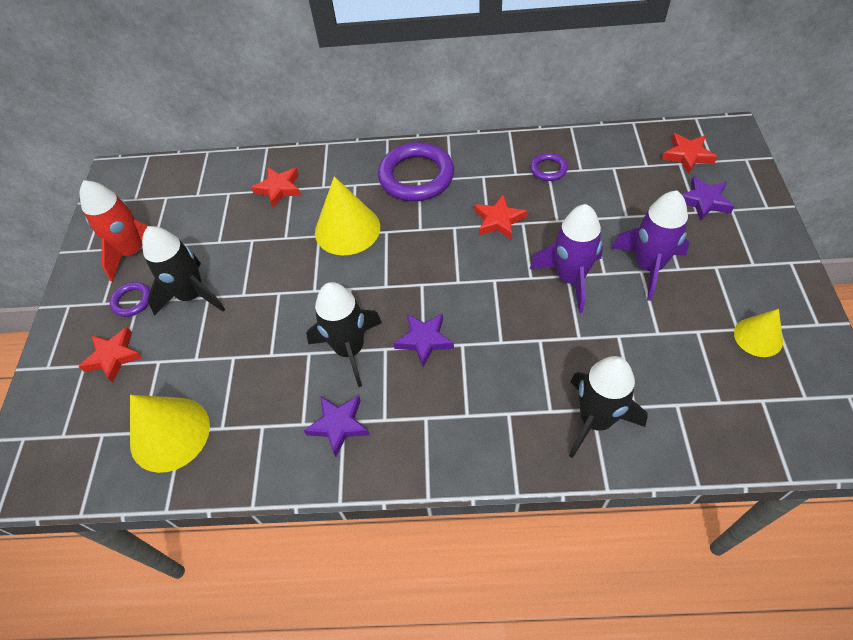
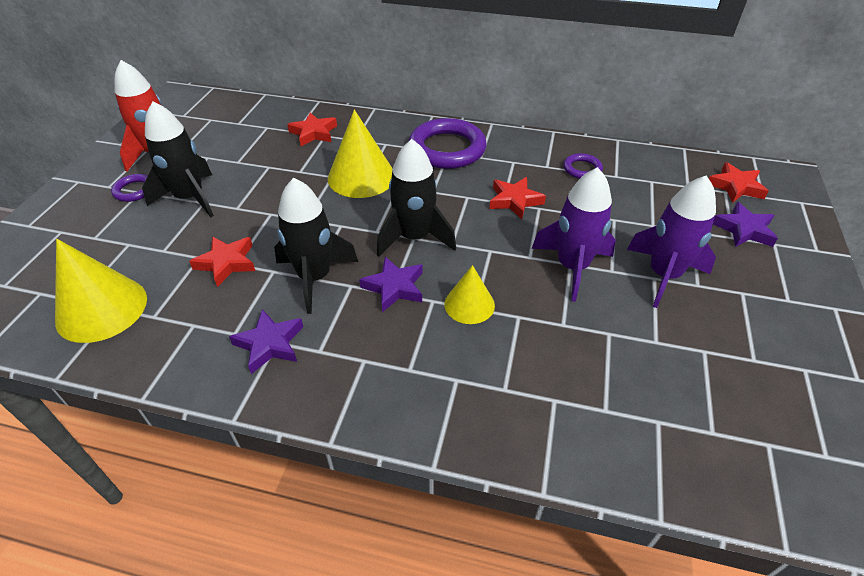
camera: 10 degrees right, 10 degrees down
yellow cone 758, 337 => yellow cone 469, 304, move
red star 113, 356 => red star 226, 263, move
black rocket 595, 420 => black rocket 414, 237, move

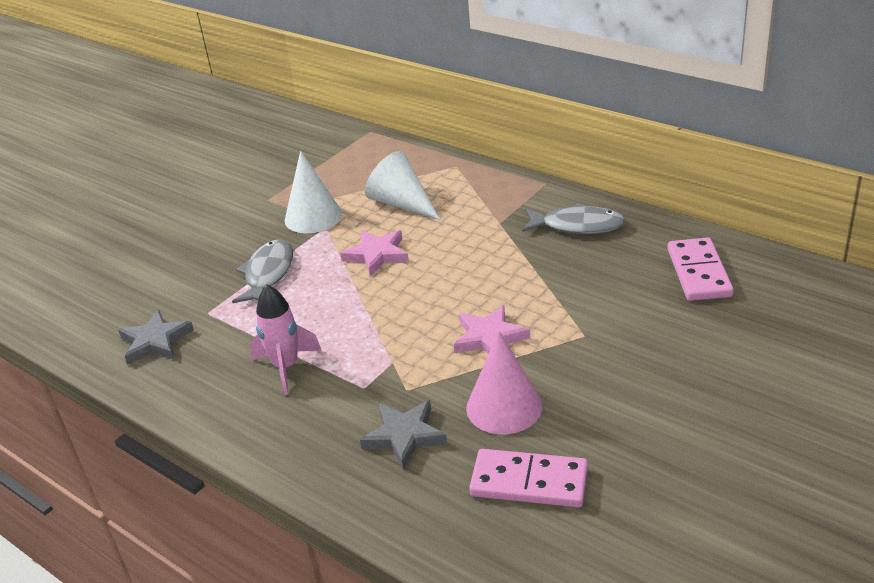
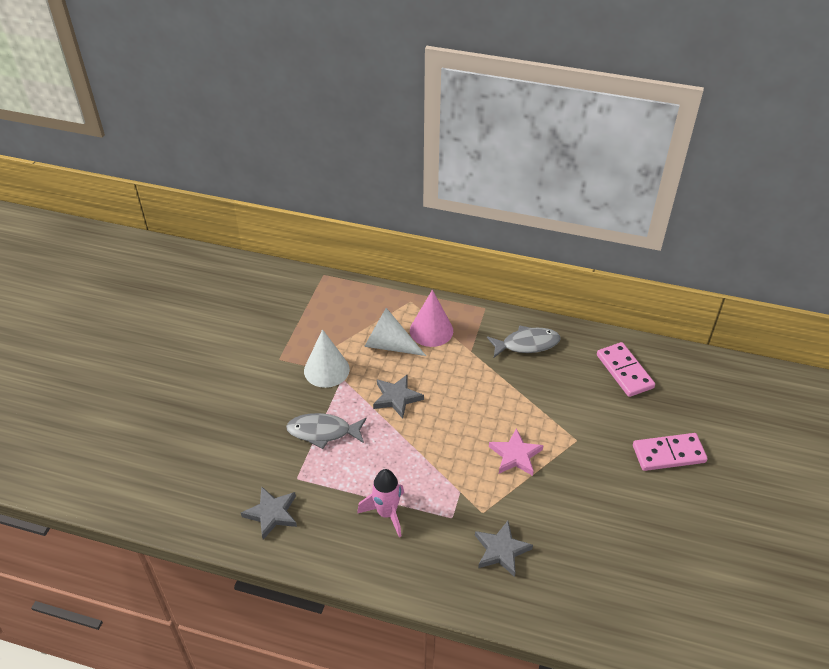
camera: 25 degrees left, 10 degrees up
pink star 377, 255 => grey star 396, 398
grey fish 268, 274 => grey fish 323, 432, 75 degrees counterclockwise
pink cone 504, 407 => pink cone 431, 330, move
pink domino 529, 482 => pink domino 668, 454, move

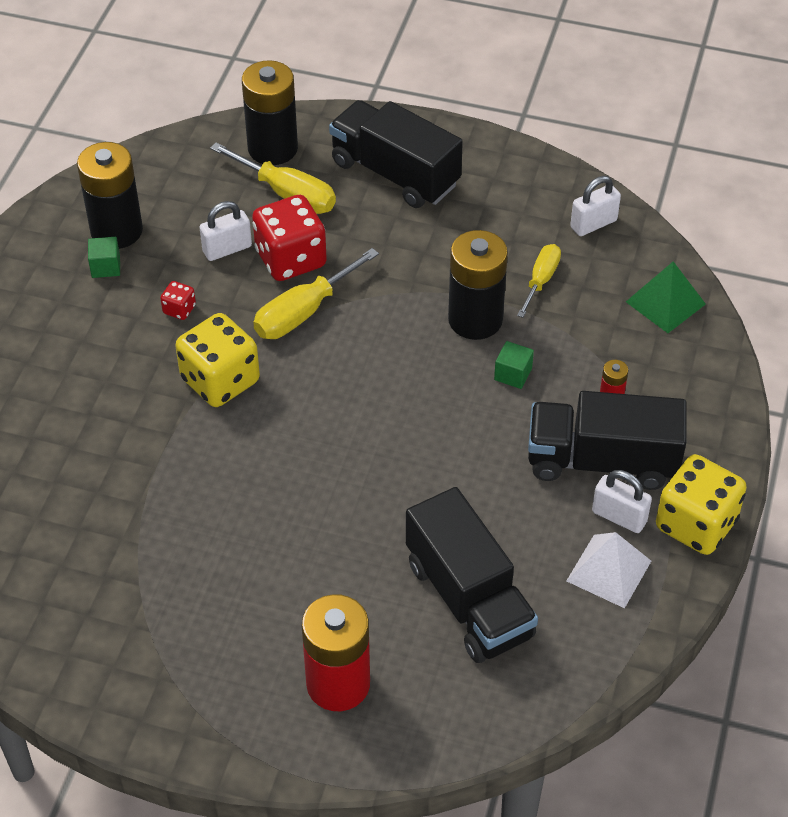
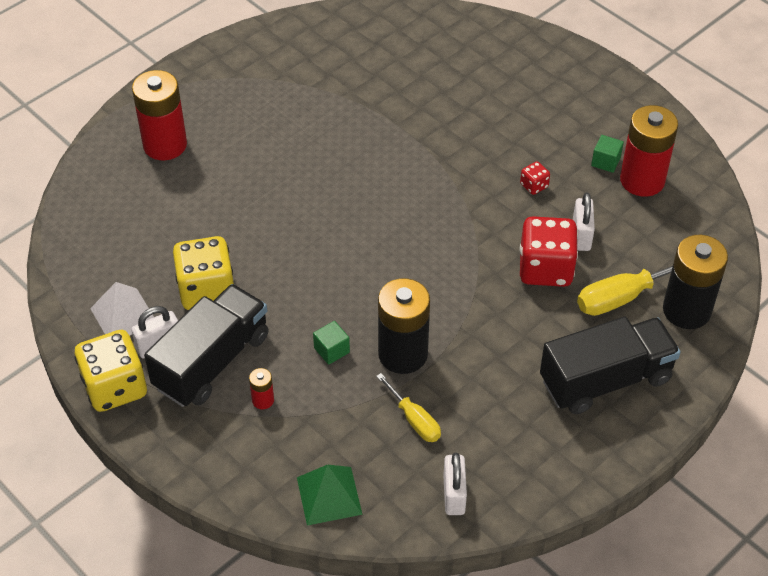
camera: 120 degrees right, 0 degrees up
black battery 116, 230 => red battery 642, 180
yellow screwdriver 303, 312 => nothing
yellow dice 220, 381 => yellow dice 206, 290, move
black truck 468, 599 => nothing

**Your objective:**
Leave out the pictures, and please output only the lines from the line that contains "red star 113, 356 => red star 226, 263, move" through the end of the data, both ends included.

**Solution:**
red star 113, 356 => red star 226, 263, move
black rocket 595, 420 => black rocket 414, 237, move

camera: 25 degrees left, 10 degrees up
pink star 377, 255 => grey star 396, 398
grey fish 268, 274 => grey fish 323, 432, 75 degrees counterclockwise
pink cone 504, 407 => pink cone 431, 330, move
pink domino 529, 482 => pink domino 668, 454, move

camera: 120 degrees right, 0 degrees up
black battery 116, 230 => red battery 642, 180
yellow screwdriver 303, 312 => nothing
yellow dice 220, 381 => yellow dice 206, 290, move
black truck 468, 599 => nothing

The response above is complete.